[Required action]: The material below holds a span beginning at the line with "The second view gained the purple_teddy_bear" and ending at the line with "The turquoise_spray_bottle ended". Quote that span exactly, both ends included, and only that span.
===
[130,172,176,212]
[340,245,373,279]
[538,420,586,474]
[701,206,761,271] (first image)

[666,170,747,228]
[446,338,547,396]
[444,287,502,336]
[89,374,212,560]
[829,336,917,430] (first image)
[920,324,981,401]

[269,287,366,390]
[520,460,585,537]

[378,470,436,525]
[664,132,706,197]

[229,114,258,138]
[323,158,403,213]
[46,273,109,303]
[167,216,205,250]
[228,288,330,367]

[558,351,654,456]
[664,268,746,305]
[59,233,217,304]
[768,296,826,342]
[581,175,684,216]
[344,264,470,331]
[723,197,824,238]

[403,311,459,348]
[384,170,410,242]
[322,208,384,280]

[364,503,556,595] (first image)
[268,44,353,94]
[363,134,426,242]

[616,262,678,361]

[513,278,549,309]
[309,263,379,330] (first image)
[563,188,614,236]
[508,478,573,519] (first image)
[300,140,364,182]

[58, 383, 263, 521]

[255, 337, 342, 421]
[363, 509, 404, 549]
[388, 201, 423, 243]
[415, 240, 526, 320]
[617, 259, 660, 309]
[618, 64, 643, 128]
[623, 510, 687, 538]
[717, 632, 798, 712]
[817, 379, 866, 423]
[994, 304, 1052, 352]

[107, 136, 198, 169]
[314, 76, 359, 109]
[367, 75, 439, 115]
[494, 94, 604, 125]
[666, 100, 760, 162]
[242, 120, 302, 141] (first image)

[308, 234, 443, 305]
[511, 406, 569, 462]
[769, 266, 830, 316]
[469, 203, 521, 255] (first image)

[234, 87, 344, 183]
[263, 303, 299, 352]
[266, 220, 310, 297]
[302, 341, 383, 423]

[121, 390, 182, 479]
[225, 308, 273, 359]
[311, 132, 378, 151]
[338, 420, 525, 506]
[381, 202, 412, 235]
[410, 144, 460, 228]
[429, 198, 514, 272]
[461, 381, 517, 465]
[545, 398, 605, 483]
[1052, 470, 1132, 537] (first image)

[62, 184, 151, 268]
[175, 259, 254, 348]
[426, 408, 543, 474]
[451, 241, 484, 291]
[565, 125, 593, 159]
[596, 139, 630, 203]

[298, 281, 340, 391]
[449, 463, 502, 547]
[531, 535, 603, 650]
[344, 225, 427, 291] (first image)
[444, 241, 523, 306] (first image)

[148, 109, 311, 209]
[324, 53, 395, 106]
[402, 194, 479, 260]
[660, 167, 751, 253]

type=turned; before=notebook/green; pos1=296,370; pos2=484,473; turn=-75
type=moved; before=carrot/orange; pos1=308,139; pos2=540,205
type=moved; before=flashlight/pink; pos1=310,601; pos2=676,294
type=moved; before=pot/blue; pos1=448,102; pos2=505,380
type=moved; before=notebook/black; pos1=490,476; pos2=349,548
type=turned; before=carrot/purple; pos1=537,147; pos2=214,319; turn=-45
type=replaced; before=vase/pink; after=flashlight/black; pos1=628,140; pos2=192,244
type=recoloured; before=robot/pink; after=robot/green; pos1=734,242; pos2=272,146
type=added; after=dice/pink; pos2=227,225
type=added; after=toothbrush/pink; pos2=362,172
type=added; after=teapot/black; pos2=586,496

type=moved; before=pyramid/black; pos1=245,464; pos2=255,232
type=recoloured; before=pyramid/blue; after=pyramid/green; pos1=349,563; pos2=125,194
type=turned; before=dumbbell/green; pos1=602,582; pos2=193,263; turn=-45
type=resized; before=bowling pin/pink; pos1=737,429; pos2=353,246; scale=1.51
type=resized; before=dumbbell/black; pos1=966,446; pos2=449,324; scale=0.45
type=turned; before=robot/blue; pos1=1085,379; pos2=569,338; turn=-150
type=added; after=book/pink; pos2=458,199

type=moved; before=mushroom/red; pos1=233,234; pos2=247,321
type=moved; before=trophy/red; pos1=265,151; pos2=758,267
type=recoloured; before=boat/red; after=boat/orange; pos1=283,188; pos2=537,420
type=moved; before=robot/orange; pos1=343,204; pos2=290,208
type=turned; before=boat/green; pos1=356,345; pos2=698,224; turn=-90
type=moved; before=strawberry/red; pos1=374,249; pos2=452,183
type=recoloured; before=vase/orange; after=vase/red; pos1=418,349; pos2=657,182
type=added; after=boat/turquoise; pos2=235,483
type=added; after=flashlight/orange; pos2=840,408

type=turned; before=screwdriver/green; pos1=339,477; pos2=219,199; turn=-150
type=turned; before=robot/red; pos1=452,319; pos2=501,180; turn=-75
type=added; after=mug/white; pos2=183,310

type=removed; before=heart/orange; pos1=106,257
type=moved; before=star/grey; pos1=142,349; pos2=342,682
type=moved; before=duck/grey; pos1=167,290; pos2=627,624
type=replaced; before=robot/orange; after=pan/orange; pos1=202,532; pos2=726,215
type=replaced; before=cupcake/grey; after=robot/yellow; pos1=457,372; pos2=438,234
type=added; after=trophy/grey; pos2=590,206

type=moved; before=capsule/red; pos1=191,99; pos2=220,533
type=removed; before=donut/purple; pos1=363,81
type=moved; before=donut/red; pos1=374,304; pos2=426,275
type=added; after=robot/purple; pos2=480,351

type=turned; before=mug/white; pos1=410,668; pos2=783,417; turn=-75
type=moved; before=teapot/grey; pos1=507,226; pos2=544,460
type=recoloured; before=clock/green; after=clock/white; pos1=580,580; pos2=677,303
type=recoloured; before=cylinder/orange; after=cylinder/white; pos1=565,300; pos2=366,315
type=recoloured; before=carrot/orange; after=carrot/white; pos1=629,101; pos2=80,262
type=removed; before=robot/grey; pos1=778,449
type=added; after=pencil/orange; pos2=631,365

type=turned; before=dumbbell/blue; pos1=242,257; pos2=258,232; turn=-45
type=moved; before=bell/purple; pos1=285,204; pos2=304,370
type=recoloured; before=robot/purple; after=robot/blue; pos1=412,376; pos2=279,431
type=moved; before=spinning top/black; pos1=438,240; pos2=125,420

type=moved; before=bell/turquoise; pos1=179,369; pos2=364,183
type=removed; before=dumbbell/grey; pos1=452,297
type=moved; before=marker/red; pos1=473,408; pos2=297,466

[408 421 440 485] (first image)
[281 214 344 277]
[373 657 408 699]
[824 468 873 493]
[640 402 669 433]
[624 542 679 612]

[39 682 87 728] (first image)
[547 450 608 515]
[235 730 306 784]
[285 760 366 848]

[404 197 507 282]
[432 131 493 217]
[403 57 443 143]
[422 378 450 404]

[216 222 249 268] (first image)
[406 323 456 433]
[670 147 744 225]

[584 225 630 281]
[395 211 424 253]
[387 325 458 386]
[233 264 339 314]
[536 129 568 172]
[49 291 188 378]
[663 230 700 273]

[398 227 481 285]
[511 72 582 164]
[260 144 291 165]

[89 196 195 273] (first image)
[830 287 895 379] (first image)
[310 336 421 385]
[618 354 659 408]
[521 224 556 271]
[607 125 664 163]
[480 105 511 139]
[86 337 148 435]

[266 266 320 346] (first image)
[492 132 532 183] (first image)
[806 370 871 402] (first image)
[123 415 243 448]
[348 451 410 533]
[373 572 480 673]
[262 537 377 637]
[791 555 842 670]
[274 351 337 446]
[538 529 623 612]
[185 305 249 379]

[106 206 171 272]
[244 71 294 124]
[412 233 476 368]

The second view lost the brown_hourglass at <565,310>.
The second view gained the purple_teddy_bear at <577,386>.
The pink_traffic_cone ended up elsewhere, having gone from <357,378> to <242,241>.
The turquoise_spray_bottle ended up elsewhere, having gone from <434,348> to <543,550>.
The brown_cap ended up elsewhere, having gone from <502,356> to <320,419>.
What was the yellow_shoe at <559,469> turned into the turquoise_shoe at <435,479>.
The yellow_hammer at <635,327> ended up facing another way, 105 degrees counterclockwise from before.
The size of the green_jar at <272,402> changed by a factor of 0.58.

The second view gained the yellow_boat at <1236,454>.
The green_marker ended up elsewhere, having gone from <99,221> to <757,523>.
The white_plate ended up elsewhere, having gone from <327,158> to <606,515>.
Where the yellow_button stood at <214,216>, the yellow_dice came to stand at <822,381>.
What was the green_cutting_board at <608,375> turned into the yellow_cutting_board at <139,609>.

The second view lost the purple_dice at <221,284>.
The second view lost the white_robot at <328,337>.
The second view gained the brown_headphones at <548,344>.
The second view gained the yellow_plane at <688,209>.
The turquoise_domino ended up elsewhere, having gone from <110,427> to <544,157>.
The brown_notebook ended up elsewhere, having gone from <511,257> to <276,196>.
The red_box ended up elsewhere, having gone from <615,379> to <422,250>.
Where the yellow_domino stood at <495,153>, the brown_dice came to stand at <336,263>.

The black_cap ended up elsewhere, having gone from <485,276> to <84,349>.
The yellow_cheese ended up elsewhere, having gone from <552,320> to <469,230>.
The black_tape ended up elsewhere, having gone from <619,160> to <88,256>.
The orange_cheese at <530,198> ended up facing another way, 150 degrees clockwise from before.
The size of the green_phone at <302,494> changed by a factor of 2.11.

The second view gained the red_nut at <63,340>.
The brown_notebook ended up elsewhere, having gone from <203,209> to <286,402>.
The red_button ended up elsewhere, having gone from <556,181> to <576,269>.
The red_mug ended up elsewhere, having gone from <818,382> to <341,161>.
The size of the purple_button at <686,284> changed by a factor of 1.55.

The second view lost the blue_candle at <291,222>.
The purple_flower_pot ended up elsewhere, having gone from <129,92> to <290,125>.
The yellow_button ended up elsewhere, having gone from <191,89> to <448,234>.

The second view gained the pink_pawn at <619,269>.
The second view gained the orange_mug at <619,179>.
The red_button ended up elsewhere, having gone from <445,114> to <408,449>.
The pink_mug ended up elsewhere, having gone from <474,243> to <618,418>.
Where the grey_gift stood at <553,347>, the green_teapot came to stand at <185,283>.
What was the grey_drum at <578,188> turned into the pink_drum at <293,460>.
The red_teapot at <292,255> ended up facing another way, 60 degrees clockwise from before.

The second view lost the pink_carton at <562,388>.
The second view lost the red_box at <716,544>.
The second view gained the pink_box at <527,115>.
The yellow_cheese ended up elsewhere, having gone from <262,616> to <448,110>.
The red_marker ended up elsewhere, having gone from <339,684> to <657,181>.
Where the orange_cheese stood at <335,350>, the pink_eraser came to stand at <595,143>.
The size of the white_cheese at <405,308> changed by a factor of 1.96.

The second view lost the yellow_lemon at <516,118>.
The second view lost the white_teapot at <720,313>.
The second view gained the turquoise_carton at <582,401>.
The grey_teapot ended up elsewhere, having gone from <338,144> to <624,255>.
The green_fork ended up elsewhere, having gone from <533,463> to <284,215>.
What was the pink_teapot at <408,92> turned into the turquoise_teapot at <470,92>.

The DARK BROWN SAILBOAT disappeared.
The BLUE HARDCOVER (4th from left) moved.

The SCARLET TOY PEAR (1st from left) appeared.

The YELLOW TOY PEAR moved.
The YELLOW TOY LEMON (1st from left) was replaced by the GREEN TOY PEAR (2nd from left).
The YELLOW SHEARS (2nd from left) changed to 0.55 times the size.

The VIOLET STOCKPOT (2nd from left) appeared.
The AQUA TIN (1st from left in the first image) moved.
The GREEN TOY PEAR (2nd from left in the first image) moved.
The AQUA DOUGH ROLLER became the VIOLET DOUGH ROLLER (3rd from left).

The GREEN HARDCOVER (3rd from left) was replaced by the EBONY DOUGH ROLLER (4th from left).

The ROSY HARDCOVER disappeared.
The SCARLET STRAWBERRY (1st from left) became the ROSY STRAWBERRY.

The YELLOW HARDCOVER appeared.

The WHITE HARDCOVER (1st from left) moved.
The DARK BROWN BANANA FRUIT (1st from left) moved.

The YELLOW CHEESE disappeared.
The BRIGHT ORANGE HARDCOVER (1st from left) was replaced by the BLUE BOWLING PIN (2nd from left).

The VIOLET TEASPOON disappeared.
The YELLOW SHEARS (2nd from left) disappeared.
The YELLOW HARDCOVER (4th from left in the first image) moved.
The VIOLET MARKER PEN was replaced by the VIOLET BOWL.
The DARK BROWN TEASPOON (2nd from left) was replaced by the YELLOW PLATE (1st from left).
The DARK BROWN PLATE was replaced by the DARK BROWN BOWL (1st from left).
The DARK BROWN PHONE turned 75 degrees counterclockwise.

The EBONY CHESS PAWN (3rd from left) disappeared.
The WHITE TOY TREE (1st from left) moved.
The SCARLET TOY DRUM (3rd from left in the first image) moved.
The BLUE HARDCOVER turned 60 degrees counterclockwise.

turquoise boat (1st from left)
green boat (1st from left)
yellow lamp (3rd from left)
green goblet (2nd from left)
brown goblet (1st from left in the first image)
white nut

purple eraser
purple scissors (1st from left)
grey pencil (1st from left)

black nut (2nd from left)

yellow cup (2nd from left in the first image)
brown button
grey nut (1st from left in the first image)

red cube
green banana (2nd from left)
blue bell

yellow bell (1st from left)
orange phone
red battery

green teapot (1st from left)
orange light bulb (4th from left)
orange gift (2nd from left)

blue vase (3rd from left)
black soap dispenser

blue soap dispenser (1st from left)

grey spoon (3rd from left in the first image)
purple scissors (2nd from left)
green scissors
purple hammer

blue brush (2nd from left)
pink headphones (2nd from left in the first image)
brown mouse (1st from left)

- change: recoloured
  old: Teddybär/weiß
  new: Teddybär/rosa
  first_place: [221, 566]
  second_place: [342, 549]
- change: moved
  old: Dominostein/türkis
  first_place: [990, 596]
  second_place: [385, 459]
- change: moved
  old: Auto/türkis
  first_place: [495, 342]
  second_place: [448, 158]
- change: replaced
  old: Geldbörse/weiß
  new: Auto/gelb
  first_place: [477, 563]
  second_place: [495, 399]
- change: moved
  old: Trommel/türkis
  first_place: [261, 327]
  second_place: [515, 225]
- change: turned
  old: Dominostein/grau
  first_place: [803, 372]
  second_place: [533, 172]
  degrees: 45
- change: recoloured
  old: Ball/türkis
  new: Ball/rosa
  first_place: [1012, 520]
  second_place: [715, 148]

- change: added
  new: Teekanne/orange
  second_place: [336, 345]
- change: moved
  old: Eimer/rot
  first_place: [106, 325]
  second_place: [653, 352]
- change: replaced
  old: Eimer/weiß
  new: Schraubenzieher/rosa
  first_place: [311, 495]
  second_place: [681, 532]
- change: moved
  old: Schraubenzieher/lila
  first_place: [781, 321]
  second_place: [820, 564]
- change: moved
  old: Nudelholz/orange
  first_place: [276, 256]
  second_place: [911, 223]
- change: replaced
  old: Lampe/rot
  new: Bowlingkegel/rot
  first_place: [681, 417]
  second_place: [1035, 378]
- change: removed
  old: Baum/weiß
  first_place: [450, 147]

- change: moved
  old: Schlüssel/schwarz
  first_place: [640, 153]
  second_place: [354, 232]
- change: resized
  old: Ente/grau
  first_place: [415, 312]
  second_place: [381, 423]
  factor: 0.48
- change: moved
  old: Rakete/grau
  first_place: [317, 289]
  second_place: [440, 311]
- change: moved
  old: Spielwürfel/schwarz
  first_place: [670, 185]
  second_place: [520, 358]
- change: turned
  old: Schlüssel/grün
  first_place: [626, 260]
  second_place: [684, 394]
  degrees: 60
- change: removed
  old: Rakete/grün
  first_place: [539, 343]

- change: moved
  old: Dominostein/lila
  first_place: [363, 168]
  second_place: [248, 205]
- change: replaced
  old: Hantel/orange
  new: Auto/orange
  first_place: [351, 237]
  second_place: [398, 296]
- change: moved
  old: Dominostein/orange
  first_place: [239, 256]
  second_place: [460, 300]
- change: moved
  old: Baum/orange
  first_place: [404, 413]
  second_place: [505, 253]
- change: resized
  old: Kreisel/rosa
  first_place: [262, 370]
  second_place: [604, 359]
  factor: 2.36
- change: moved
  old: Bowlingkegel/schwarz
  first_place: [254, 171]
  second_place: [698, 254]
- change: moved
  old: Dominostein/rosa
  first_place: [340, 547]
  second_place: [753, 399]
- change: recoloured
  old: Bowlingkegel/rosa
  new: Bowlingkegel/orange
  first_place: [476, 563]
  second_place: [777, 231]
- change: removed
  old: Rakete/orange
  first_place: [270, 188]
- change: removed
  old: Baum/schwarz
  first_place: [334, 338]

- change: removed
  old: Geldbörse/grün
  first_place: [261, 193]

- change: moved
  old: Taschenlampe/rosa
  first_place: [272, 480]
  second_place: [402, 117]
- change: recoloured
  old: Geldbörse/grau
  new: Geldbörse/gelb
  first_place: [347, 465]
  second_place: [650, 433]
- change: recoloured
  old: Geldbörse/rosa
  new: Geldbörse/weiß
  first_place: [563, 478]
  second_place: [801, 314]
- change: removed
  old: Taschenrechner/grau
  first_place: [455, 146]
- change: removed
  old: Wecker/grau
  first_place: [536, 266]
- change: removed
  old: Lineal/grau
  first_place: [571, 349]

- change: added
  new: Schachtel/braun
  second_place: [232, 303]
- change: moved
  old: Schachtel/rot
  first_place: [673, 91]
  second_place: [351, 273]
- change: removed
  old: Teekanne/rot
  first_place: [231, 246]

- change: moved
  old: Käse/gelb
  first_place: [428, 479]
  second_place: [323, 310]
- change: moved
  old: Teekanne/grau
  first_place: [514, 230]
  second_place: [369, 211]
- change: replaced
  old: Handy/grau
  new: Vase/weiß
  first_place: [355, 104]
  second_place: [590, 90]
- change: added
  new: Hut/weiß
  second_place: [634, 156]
===
[Answer to this exercise]:
The second view gained the purple_teddy_bear at <577,386>.
The pink_traffic_cone ended up elsewhere, having gone from <357,378> to <242,241>.
The turquoise_spray_bottle ended up elsewhere, having gone from <434,348> to <543,550>.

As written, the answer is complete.